- [Exercise objective]
Please give the entries again in full and exactly, without any picture.

*** Data for processing

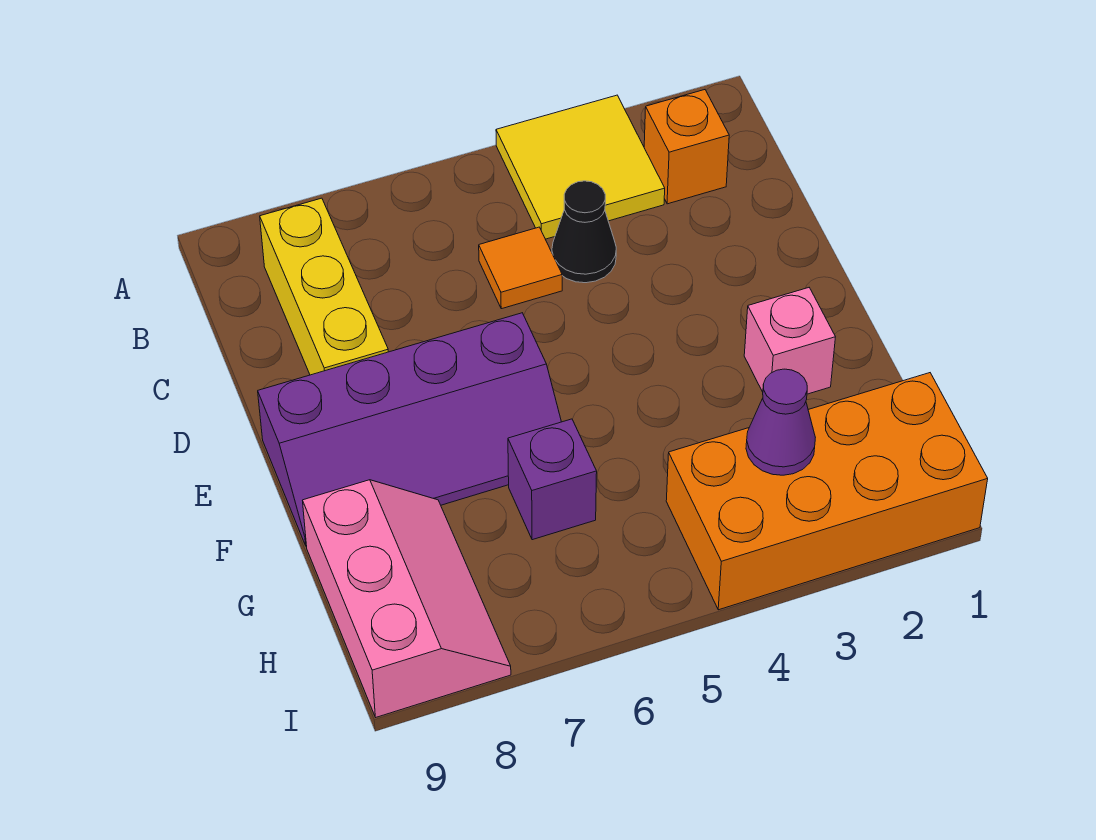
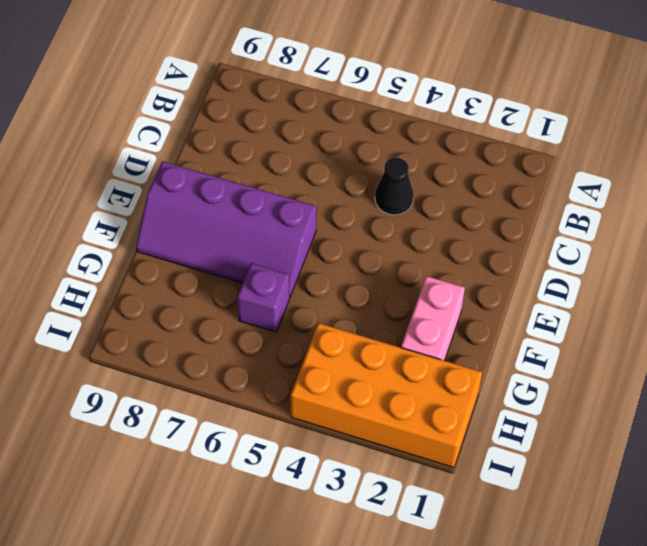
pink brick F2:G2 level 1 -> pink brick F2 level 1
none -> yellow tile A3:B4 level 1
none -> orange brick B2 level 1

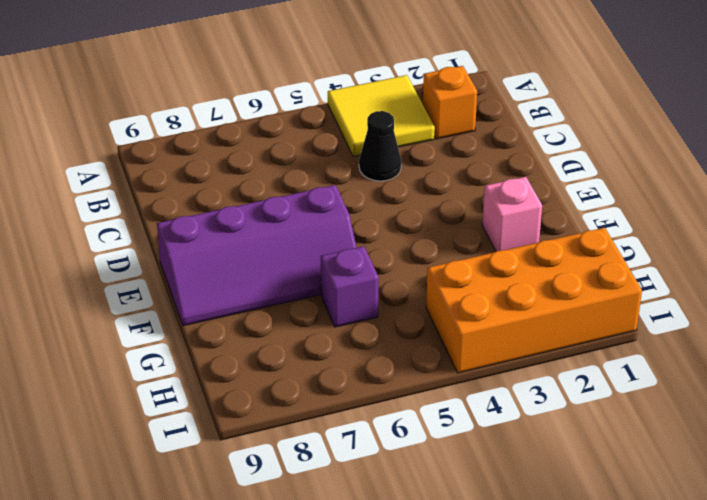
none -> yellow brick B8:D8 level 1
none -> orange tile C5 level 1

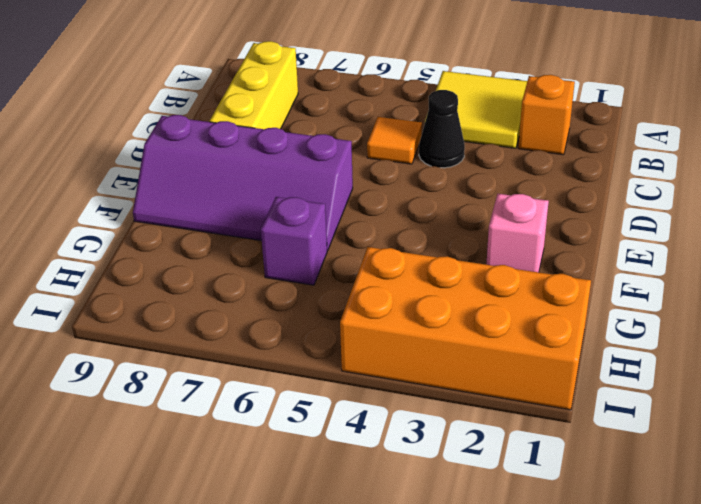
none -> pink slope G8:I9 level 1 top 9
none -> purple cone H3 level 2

******

- [Expected answer]
pink brick F2:G2 level 1 -> pink brick F2 level 1
none -> yellow tile A3:B4 level 1
none -> orange brick B2 level 1

none -> yellow brick B8:D8 level 1
none -> orange tile C5 level 1

none -> pink slope G8:I9 level 1 top 9
none -> purple cone H3 level 2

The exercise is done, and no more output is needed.